- _Description of the task_
Return every line from the records below in which the word "yellow" is found.

- _Extracted information_

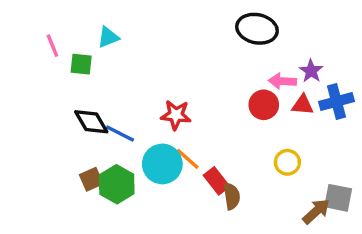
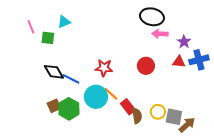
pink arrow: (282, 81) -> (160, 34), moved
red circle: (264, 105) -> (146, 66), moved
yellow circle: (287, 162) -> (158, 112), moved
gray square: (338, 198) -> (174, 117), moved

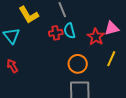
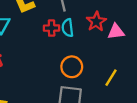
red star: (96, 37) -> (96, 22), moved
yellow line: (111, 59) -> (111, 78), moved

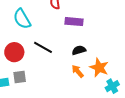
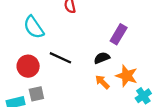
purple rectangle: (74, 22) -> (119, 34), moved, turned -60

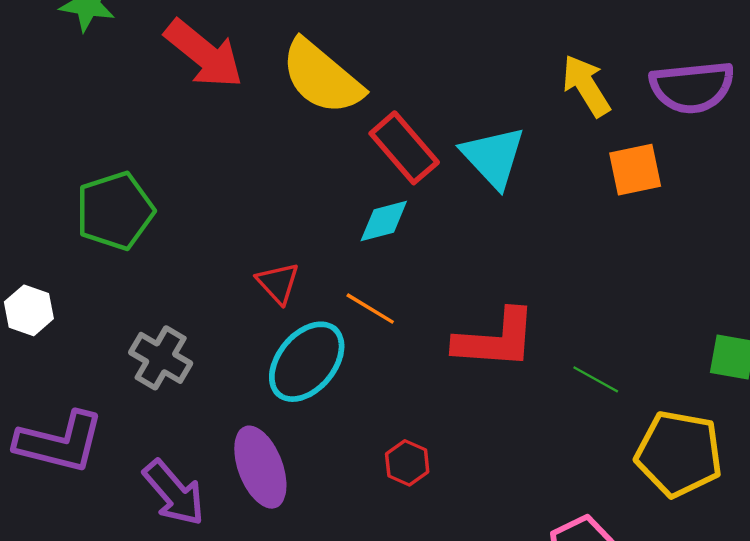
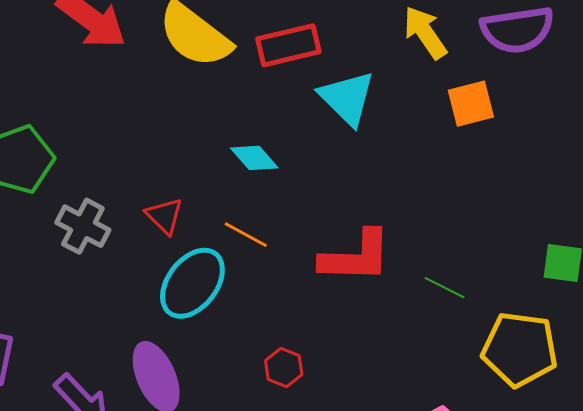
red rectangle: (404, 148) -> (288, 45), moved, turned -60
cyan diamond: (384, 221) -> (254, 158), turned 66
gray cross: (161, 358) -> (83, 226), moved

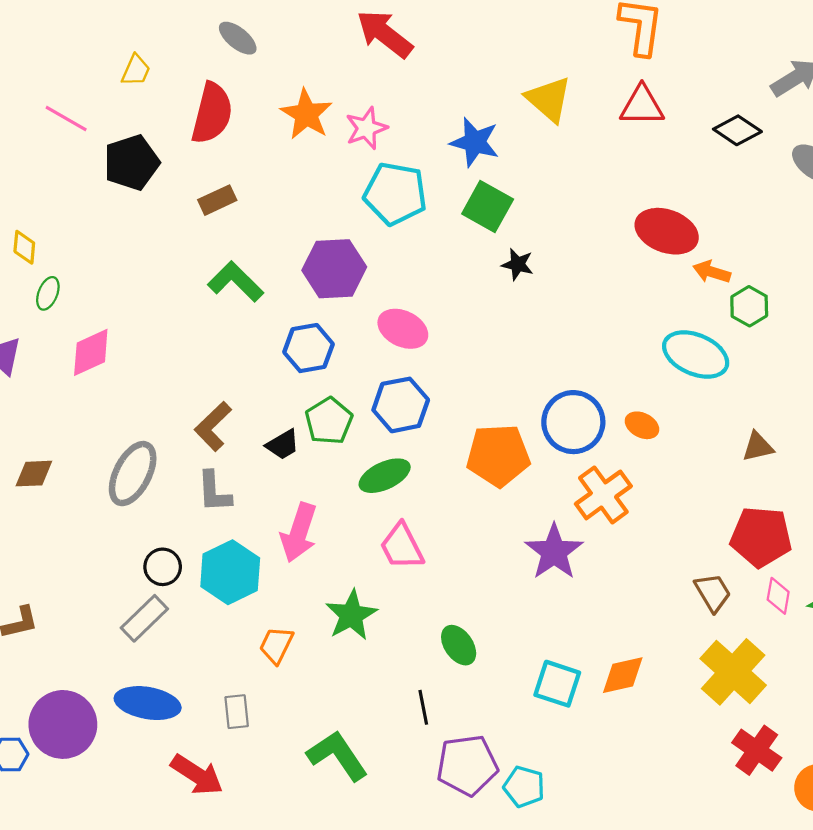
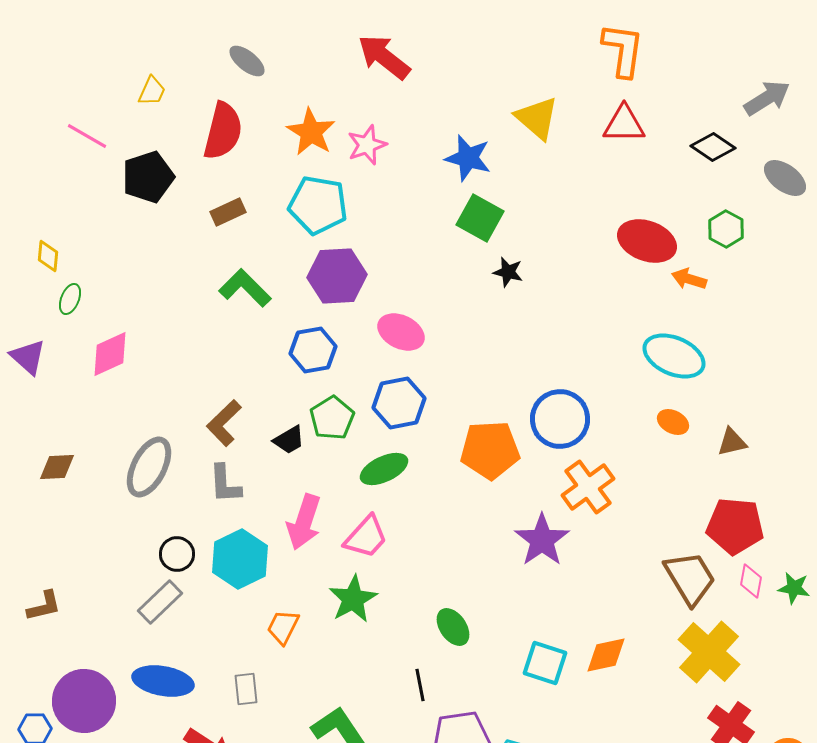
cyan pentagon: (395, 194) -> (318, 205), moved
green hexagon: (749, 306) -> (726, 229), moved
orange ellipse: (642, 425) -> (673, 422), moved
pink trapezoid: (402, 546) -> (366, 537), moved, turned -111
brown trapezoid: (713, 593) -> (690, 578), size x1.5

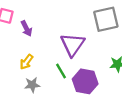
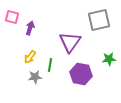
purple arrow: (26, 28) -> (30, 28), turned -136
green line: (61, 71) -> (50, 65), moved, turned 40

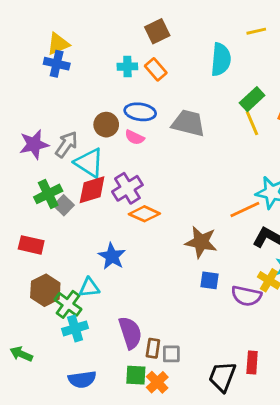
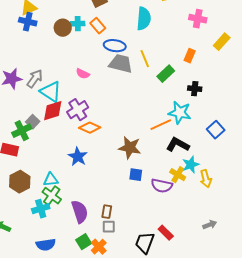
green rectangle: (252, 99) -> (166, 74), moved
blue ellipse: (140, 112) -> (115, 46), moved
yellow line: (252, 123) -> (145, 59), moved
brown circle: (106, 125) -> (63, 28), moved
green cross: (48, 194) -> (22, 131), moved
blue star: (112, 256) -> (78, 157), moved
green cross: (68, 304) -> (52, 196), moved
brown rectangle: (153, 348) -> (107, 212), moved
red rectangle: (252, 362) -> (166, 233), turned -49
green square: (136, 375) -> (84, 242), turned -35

- _Answer to this problem_
yellow circle: (287, 162) -> (158, 112), moved
yellow line: (111, 59) -> (111, 78), moved
yellow line: (252, 123) -> (145, 59), moved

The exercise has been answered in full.